• PROBLEM REQUIREMENTS
Each line of the listing below that includes "switch" must be copied.

——

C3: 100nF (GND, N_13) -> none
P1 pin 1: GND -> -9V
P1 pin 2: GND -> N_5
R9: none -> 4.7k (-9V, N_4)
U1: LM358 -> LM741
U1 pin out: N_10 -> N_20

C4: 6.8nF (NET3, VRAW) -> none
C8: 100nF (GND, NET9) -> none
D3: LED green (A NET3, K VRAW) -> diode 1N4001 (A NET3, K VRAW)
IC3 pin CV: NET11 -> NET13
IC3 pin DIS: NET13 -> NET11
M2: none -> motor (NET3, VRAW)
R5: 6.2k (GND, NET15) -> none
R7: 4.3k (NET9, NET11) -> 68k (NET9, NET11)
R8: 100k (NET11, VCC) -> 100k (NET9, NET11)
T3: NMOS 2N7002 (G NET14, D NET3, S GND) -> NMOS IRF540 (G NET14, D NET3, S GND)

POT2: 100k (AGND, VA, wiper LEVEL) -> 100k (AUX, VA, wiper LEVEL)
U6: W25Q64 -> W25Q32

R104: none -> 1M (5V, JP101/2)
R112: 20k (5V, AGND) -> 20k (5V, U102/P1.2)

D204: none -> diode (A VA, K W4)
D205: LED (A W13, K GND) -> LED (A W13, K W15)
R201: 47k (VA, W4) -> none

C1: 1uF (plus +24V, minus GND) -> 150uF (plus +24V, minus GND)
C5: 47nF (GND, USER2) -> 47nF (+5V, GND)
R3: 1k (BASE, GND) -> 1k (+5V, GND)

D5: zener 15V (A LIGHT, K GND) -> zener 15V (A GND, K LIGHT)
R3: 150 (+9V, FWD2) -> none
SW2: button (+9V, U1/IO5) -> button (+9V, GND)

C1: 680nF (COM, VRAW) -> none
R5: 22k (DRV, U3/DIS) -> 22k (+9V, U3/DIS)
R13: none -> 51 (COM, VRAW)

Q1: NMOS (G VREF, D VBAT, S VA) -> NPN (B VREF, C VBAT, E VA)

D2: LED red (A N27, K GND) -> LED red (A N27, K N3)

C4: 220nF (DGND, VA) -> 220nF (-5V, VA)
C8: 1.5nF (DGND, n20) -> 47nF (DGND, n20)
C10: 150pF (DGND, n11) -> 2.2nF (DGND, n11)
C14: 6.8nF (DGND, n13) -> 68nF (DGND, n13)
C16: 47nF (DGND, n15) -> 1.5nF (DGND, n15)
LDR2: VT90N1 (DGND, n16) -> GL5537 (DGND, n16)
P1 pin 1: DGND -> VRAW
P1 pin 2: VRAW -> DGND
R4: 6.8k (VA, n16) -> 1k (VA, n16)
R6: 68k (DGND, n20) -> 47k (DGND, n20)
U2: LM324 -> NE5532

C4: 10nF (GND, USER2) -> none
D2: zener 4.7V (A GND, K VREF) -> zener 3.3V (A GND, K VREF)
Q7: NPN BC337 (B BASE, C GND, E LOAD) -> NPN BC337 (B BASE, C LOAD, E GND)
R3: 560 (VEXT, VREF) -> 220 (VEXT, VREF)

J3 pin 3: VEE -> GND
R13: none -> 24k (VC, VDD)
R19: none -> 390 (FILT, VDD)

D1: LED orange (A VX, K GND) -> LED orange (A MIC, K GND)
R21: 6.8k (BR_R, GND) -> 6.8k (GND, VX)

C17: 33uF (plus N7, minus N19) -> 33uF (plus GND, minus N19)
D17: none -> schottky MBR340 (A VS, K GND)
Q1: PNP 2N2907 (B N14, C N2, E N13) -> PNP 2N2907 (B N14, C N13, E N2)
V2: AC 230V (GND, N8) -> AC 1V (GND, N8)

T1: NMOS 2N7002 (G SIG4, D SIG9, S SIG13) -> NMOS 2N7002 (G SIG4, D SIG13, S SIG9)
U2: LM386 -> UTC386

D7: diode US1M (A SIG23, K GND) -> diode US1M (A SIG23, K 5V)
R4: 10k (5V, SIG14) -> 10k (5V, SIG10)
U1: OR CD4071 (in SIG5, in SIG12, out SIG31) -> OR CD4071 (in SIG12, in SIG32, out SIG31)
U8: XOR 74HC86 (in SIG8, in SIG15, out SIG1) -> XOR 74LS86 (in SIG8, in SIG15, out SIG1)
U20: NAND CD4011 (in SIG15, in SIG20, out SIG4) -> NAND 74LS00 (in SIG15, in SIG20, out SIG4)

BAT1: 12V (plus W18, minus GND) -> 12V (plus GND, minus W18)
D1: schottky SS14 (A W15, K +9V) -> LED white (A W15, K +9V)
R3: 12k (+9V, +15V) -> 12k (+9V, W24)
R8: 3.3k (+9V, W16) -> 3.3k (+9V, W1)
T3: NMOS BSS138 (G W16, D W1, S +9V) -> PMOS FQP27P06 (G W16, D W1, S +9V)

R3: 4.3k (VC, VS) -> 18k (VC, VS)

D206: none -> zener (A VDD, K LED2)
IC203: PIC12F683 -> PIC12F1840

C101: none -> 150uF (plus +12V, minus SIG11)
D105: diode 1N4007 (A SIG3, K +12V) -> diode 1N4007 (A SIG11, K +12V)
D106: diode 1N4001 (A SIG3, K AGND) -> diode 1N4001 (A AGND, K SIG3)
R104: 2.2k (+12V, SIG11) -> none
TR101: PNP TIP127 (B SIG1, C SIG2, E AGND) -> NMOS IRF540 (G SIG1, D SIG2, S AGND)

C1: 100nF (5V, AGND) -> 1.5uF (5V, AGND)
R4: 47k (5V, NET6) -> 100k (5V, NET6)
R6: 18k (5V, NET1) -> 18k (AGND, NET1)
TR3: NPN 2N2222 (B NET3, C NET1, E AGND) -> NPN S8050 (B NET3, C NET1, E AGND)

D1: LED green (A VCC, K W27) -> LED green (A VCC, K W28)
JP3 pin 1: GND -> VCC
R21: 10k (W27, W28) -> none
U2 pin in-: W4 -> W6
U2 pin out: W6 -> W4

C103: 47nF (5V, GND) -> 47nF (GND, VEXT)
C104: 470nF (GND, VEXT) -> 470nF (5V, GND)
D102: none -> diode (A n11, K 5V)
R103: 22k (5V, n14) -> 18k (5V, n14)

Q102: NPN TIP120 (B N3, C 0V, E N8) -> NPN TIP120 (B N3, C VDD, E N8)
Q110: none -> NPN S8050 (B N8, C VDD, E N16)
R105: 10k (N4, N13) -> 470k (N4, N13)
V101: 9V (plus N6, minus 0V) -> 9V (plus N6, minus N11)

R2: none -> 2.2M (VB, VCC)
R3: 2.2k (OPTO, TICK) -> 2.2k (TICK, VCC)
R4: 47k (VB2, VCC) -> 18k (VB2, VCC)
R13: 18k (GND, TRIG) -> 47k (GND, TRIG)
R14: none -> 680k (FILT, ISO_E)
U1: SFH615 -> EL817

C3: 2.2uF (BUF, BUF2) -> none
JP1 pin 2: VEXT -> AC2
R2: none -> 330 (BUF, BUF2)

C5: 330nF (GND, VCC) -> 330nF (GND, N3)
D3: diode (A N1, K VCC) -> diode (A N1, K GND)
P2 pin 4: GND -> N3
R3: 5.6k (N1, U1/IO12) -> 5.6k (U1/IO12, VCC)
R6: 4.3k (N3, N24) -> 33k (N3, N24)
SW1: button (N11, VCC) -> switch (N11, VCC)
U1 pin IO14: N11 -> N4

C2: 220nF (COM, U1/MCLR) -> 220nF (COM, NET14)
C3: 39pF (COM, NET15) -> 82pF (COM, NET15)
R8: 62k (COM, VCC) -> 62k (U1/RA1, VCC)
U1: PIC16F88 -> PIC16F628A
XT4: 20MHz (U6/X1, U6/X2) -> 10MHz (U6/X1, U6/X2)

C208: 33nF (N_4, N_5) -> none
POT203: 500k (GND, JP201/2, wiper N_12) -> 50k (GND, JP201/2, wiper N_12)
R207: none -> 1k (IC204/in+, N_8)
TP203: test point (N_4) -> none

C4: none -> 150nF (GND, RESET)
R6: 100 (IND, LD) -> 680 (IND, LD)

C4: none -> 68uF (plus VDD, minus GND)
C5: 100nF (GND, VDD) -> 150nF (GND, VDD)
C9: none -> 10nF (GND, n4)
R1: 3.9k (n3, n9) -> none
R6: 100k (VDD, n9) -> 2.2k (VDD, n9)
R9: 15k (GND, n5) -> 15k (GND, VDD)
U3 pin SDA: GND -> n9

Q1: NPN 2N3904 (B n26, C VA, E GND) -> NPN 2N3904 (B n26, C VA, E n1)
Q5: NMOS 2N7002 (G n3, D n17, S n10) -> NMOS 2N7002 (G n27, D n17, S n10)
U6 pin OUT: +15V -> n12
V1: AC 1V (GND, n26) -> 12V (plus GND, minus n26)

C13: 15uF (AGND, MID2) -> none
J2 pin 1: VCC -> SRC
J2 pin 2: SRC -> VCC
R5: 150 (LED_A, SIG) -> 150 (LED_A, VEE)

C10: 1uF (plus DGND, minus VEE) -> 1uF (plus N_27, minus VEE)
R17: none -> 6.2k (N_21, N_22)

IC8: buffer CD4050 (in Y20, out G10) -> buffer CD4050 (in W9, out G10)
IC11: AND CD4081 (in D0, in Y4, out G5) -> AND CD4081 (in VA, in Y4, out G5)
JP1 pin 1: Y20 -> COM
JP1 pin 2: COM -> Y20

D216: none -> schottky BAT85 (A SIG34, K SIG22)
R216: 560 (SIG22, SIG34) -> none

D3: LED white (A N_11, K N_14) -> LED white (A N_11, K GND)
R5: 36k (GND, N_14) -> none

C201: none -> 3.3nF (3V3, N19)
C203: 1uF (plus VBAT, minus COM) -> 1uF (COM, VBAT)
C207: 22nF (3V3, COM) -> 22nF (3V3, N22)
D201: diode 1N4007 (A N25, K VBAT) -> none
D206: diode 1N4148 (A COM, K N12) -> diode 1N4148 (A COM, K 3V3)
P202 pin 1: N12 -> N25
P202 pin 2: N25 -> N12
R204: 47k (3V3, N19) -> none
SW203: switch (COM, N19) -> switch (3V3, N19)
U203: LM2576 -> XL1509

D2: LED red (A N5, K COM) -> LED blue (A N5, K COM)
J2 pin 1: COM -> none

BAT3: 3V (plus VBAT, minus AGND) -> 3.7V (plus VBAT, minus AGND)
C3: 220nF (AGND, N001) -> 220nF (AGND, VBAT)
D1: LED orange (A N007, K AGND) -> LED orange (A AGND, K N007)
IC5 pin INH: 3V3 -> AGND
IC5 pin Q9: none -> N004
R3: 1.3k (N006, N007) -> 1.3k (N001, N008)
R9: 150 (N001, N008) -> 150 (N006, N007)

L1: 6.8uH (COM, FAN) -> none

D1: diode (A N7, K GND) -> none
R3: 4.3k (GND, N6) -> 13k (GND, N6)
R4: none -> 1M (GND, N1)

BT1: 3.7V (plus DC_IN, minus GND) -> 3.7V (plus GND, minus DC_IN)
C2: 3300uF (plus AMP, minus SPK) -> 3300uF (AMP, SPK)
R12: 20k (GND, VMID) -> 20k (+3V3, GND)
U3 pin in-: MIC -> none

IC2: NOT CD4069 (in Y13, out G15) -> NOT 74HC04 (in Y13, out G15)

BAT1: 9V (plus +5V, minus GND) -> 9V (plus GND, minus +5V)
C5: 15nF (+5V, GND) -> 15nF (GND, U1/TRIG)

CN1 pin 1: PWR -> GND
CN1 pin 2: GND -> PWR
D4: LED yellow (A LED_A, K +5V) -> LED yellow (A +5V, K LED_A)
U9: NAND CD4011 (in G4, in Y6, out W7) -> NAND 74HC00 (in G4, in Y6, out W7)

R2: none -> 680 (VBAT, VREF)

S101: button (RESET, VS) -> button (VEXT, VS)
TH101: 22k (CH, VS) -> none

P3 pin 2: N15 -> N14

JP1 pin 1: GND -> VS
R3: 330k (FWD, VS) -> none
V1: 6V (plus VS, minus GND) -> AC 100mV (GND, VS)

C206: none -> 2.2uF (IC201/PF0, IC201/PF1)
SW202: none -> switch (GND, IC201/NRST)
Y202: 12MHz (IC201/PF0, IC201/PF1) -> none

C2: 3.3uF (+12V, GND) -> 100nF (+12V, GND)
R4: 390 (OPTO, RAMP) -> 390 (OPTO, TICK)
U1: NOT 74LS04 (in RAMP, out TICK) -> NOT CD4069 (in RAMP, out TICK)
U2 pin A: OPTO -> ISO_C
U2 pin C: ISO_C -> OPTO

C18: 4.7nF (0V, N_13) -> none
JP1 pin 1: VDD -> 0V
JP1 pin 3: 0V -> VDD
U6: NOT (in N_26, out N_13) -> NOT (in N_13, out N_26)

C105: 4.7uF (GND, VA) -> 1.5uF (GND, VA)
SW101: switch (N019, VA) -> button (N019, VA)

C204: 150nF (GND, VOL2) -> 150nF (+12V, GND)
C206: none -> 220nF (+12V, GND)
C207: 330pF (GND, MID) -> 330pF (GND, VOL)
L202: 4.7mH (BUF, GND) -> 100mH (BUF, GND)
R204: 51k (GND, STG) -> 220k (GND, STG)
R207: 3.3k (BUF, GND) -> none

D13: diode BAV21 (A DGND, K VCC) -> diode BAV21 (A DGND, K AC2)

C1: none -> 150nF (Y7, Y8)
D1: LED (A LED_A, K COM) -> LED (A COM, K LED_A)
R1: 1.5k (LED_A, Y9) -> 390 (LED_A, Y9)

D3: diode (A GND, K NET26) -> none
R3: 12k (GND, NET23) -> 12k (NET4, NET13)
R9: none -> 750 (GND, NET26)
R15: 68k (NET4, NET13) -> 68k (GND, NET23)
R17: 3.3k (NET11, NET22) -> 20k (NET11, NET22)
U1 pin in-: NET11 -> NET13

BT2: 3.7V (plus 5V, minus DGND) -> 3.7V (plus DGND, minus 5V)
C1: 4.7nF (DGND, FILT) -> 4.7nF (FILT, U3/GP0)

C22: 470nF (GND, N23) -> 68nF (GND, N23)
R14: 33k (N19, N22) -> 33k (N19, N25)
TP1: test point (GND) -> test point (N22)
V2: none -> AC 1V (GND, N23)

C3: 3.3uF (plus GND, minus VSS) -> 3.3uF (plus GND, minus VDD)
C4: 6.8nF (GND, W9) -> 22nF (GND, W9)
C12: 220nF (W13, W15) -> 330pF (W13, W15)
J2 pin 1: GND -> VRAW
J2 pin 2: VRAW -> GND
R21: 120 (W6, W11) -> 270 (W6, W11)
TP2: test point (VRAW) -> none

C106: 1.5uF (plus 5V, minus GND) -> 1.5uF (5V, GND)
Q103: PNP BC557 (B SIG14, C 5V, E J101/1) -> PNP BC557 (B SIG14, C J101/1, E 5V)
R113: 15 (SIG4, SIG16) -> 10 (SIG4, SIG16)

——

• OUTPUT FOR THIS TASK
SW1: button (N11, VCC) -> switch (N11, VCC)
SW203: switch (COM, N19) -> switch (3V3, N19)
SW202: none -> switch (GND, IC201/NRST)
SW101: switch (N019, VA) -> button (N019, VA)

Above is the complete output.